__PROBLEM DESCRIPTION__: Transcribe the following records exactly, images excluded.
***** INFORMATION SHOWN
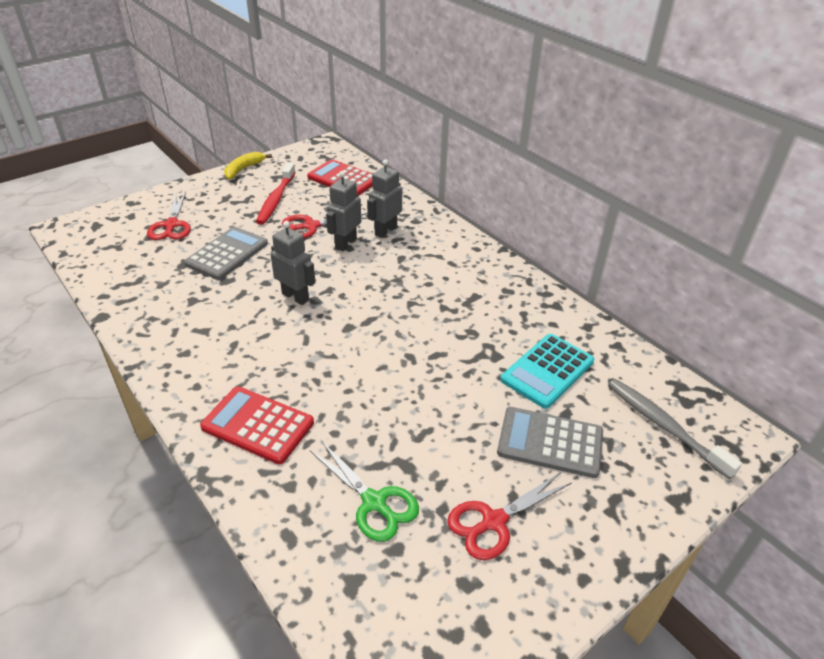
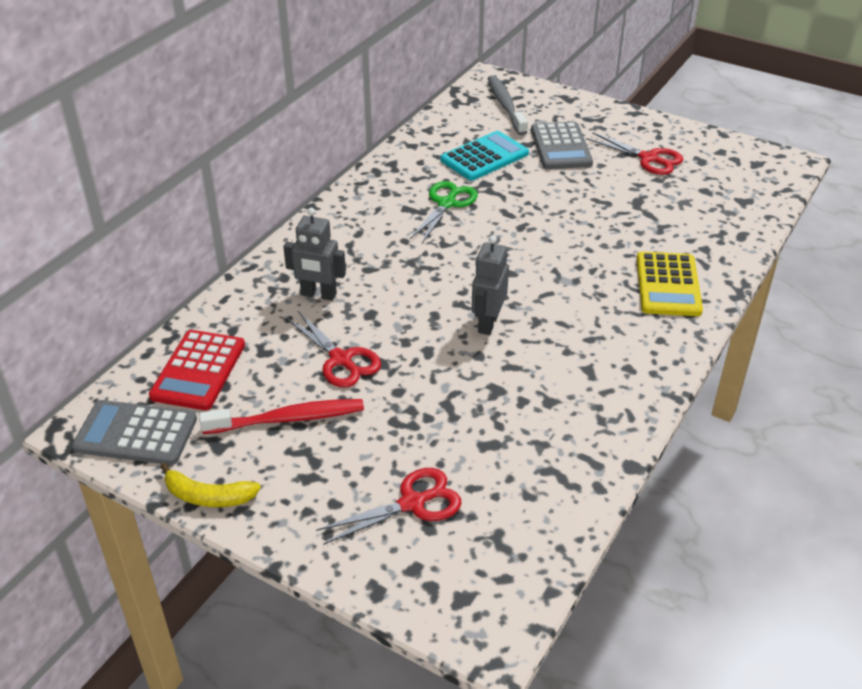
camera: 110 degrees left, 0 degrees up
(227, 254) = (445, 412): grey calculator -> grey calculator (136, 433)
(258, 425) = (668, 285): red calculator -> yellow calculator
(345, 243) = (363, 318): grey robot -> none
(374, 502) = (681, 207): green scissors -> green scissors (446, 203)
(547, 371) = (484, 157): turquoise calculator -> turquoise calculator turned 60 degrees counterclockwise
(664, 426) = (505, 106): grey toothbrush -> grey toothbrush turned 135 degrees clockwise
**********
__SOLUTION__:
camera: 110 degrees left, 0 degrees up
(227, 254) = (445, 412): grey calculator -> grey calculator (136, 433)
(258, 425) = (668, 285): red calculator -> yellow calculator
(345, 243) = (363, 318): grey robot -> none
(374, 502) = (681, 207): green scissors -> green scissors (446, 203)
(547, 371) = (484, 157): turquoise calculator -> turquoise calculator turned 60 degrees counterclockwise
(664, 426) = (505, 106): grey toothbrush -> grey toothbrush turned 135 degrees clockwise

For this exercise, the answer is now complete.